Your answer should be the lines below from the one with "camera: 20 degrees left, 10 degrees up" to the one with "(364, 373) = (594, 469): pink", both included, given again exactly and with nothing added.

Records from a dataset
'''
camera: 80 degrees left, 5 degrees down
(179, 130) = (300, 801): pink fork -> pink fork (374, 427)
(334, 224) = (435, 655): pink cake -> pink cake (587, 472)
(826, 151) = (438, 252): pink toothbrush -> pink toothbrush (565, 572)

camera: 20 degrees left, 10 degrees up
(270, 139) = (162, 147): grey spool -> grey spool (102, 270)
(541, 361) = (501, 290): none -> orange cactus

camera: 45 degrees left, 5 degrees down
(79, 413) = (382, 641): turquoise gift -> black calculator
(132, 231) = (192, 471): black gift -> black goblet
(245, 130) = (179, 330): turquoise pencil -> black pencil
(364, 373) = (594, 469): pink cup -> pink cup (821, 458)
'''
'''
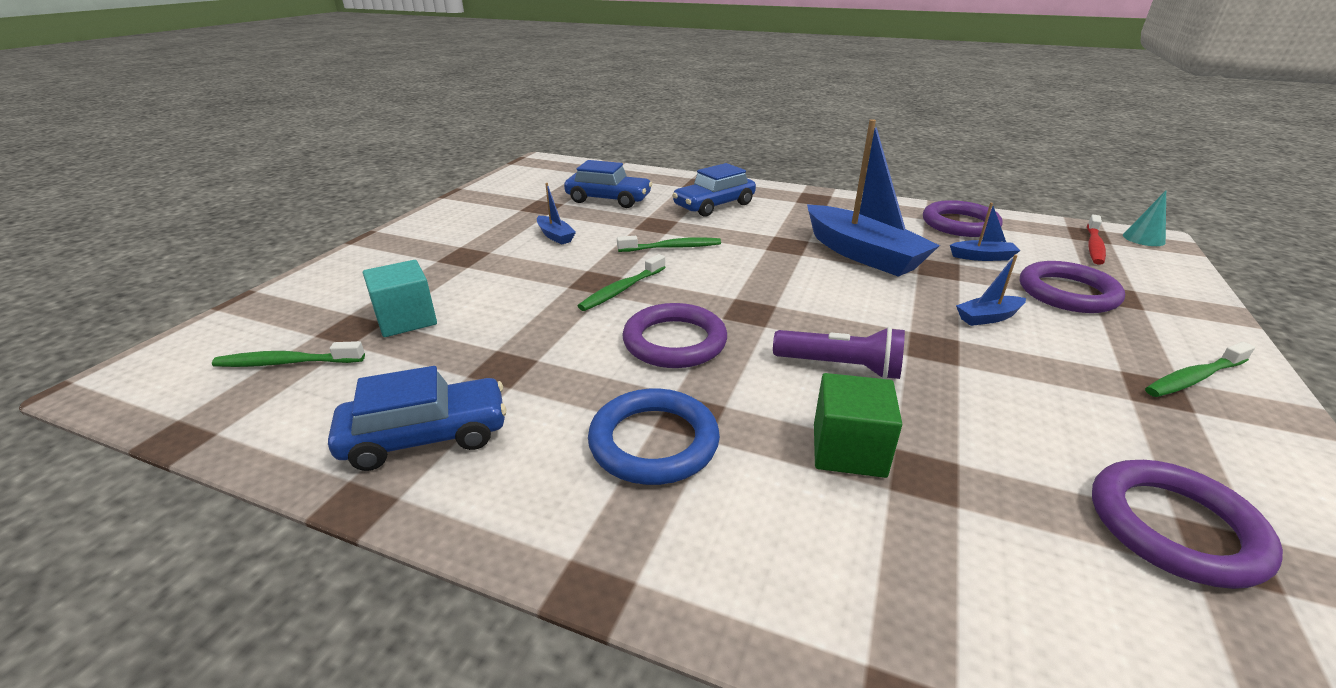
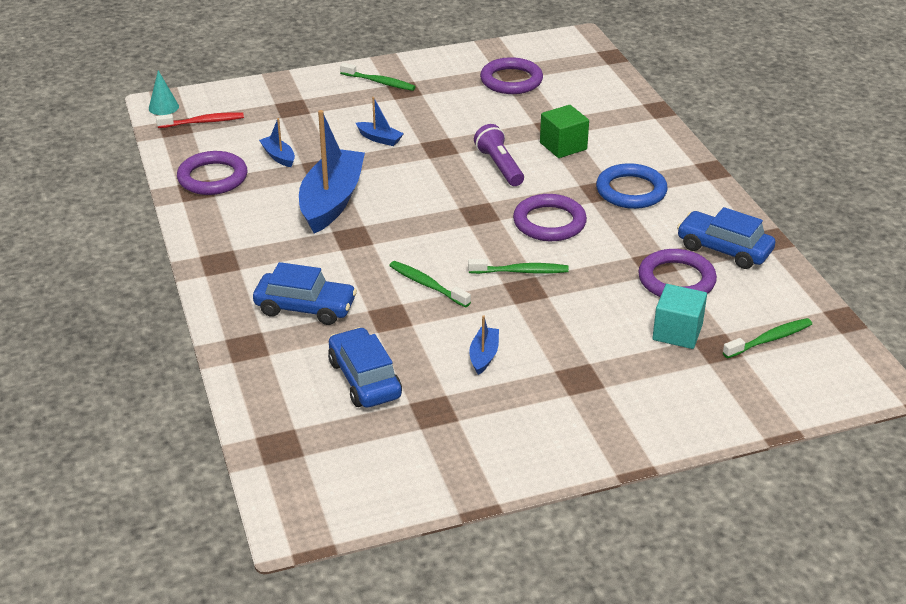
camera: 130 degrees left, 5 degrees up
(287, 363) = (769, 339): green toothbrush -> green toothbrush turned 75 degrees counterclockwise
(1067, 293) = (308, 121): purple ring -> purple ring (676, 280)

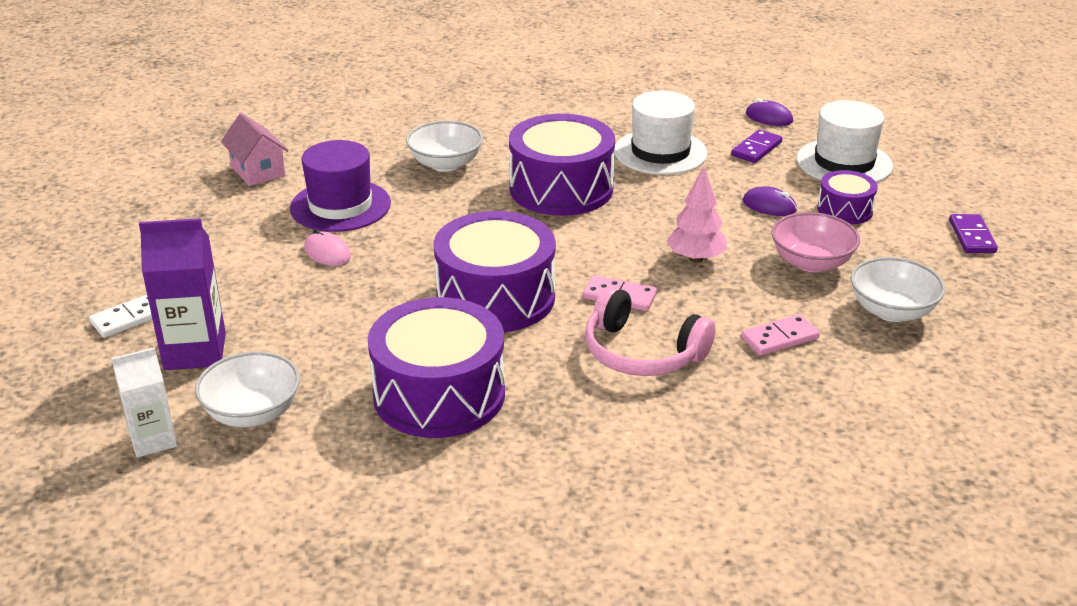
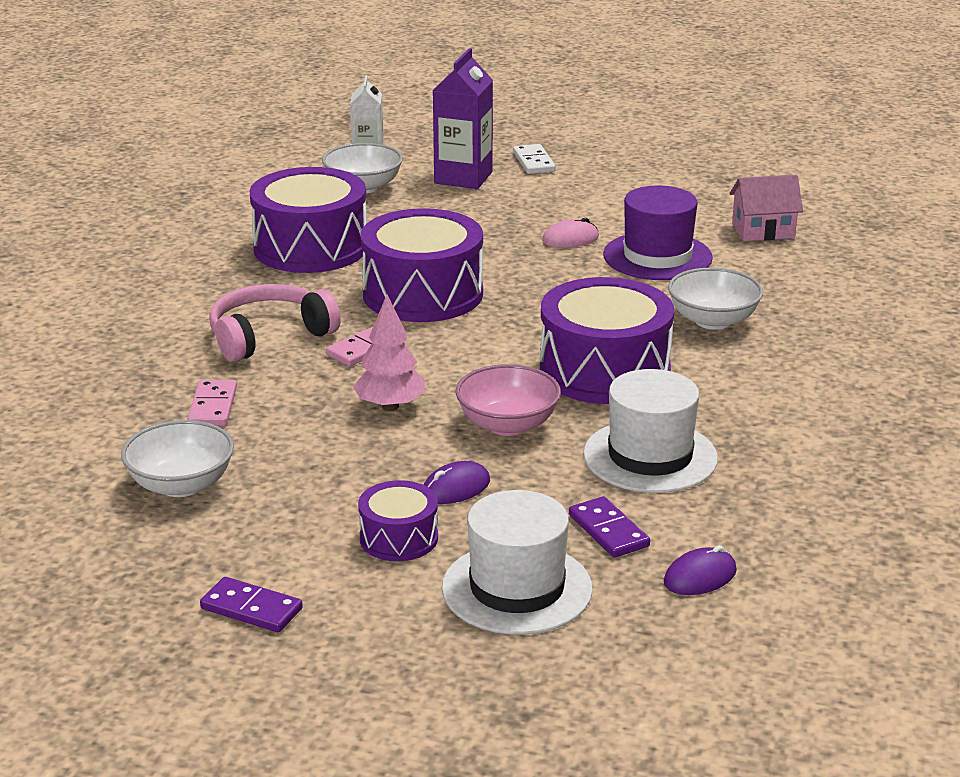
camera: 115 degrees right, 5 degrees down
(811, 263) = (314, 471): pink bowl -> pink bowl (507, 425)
'''
## Solution for this exercise:
camera: 20 degrees left, 10 degrees up
(270, 139) = (162, 147): grey spool -> grey spool (102, 270)
(541, 361) = (501, 290): none -> orange cactus

camera: 45 degrees left, 5 degrees down
(79, 413) = (382, 641): turquoise gift -> black calculator
(132, 231) = (192, 471): black gift -> black goblet
(245, 130) = (179, 330): turquoise pencil -> black pencil
(364, 373) = (594, 469): pink cup -> pink cup (821, 458)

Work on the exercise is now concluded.